> REQUIRED ACTION: Each entry is to be retyped exactly as it appears. Leave the images out.

> MATERIAL TO PROCESS:
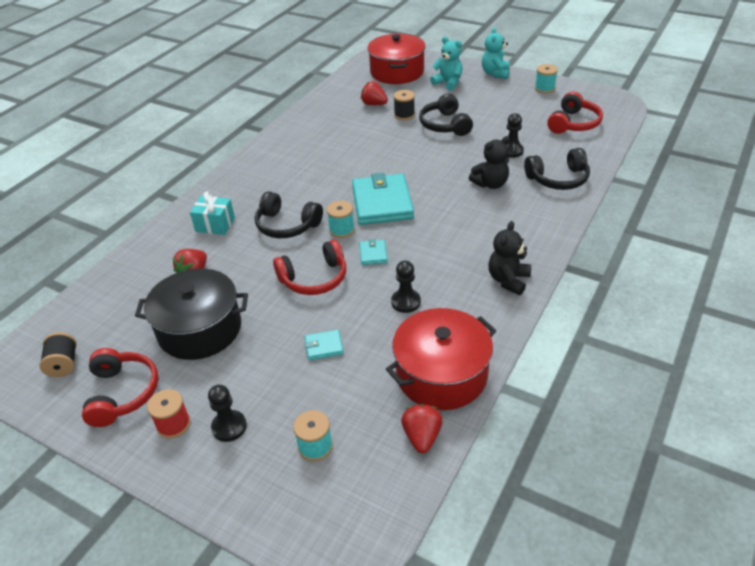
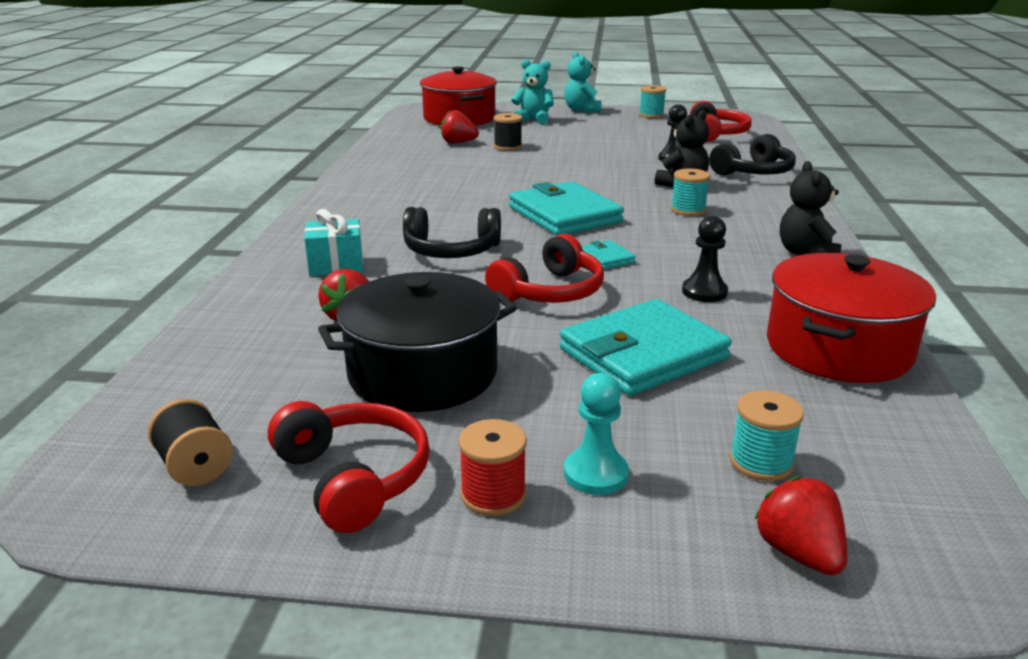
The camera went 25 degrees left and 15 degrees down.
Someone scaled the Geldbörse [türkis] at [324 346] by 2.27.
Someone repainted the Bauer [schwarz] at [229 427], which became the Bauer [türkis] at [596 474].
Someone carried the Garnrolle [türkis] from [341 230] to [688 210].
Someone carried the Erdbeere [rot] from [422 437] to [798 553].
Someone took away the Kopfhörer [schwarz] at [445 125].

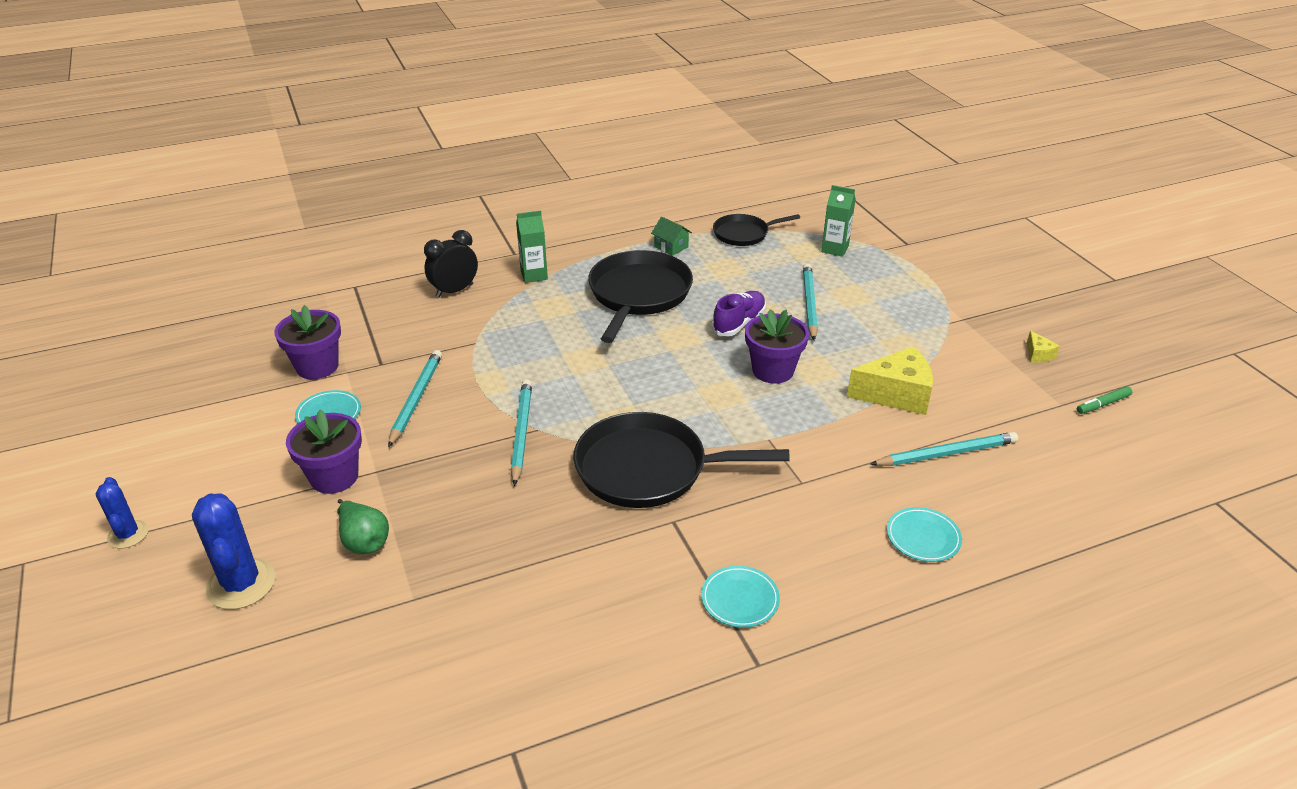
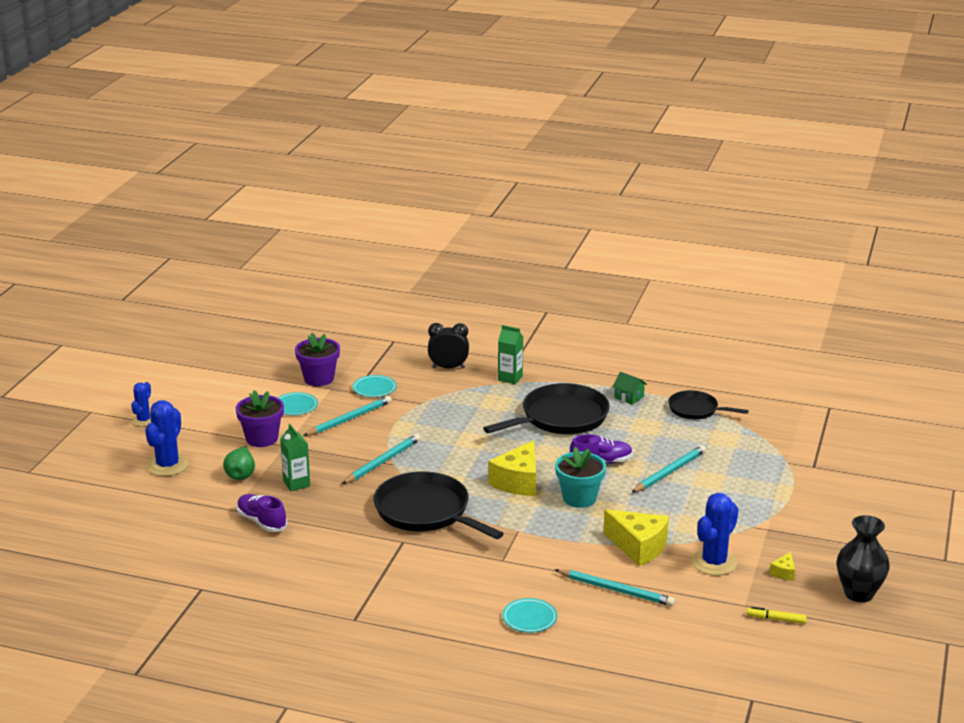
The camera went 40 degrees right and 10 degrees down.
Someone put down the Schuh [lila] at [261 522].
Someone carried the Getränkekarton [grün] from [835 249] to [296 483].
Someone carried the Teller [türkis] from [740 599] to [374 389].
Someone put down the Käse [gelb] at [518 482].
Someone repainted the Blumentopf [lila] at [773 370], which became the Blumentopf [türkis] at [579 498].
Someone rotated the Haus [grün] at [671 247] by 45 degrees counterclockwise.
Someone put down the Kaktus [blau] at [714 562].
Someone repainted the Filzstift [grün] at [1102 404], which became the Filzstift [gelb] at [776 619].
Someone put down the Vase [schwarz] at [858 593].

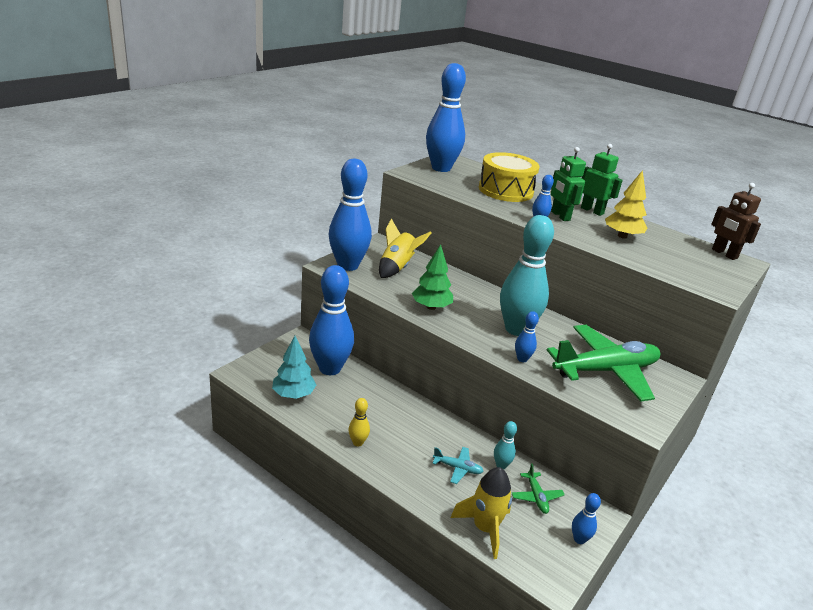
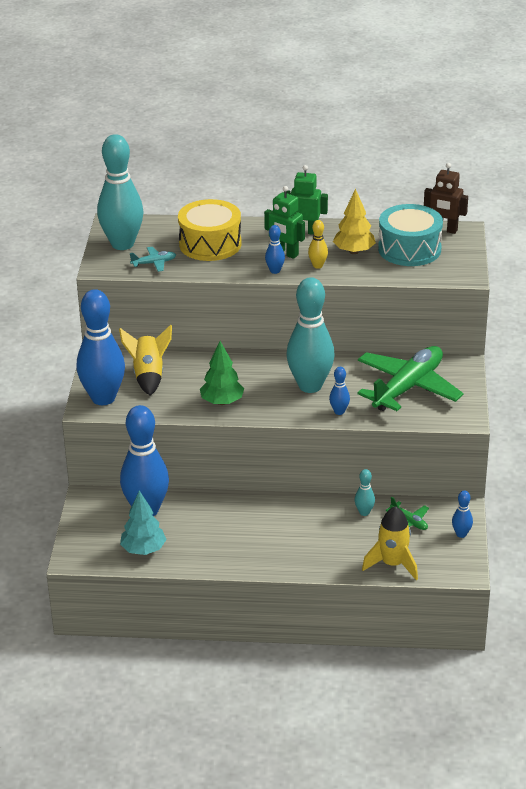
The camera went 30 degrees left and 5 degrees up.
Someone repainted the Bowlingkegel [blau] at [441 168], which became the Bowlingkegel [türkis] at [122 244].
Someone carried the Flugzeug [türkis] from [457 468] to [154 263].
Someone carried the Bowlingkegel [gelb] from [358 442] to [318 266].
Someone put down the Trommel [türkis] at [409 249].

> RESPONSE TO THE EXERCISE:
The camera went 25 degrees left and 15 degrees down.
Someone scaled the Geldbörse [türkis] at [324 346] by 2.27.
Someone repainted the Bauer [schwarz] at [229 427], which became the Bauer [türkis] at [596 474].
Someone carried the Garnrolle [türkis] from [341 230] to [688 210].
Someone carried the Erdbeere [rot] from [422 437] to [798 553].
Someone took away the Kopfhörer [schwarz] at [445 125].

The camera went 40 degrees right and 10 degrees down.
Someone put down the Schuh [lila] at [261 522].
Someone carried the Getränkekarton [grün] from [835 249] to [296 483].
Someone carried the Teller [türkis] from [740 599] to [374 389].
Someone put down the Käse [gelb] at [518 482].
Someone repainted the Blumentopf [lila] at [773 370], which became the Blumentopf [türkis] at [579 498].
Someone rotated the Haus [grün] at [671 247] by 45 degrees counterclockwise.
Someone put down the Kaktus [blau] at [714 562].
Someone repainted the Filzstift [grün] at [1102 404], which became the Filzstift [gelb] at [776 619].
Someone put down the Vase [schwarz] at [858 593].

The camera went 30 degrees left and 5 degrees up.
Someone repainted the Bowlingkegel [blau] at [441 168], which became the Bowlingkegel [türkis] at [122 244].
Someone carried the Flugzeug [türkis] from [457 468] to [154 263].
Someone carried the Bowlingkegel [gelb] from [358 442] to [318 266].
Someone put down the Trommel [türkis] at [409 249].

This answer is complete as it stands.